WORK ITEM → Repeat the listing below in full and exactly, but without its pictures.

------------------------------------

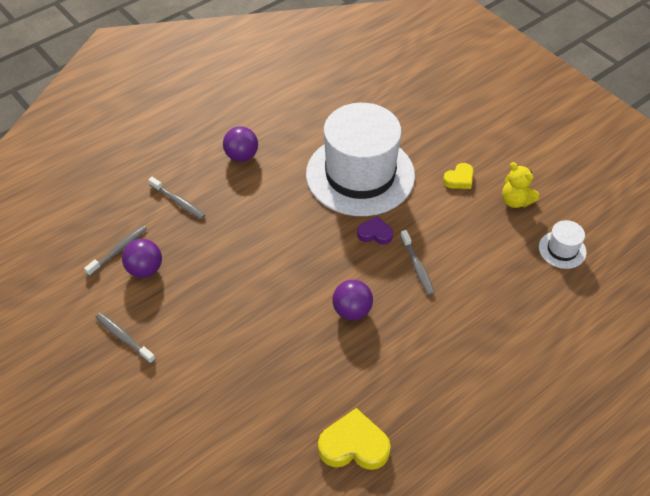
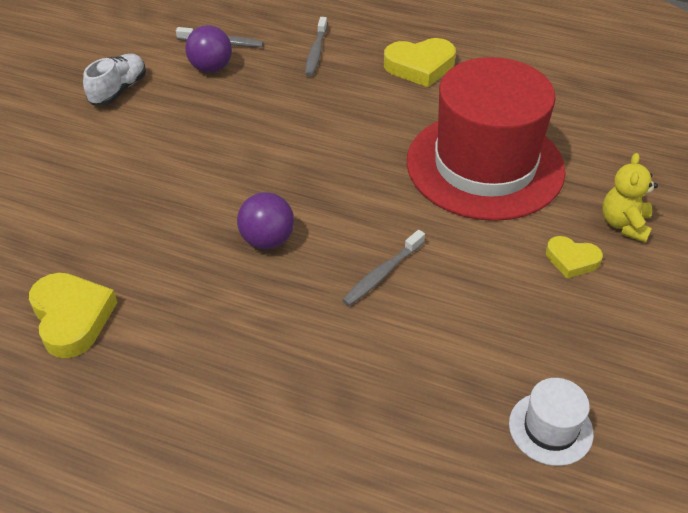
camera: 60 degrees right, 5 degrees down
grey toothbrush [95,313,156,364] -> white shoe [83,54,146,105]
purple ball [223,126,258,162] -> yellow heart [384,38,456,87]
white hat [306,103,415,216] -> red hat [406,57,566,221]
purple heart [357,216,393,245] -> none
yellow teddy bear [502,162,539,208] -> yellow teddy bear moved to [602,153,658,243]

------------------------------------

SOLVED EXERCISE →
camera: 60 degrees right, 5 degrees down
grey toothbrush [95,313,156,364] -> white shoe [83,54,146,105]
purple ball [223,126,258,162] -> yellow heart [384,38,456,87]
white hat [306,103,415,216] -> red hat [406,57,566,221]
purple heart [357,216,393,245] -> none
yellow teddy bear [502,162,539,208] -> yellow teddy bear moved to [602,153,658,243]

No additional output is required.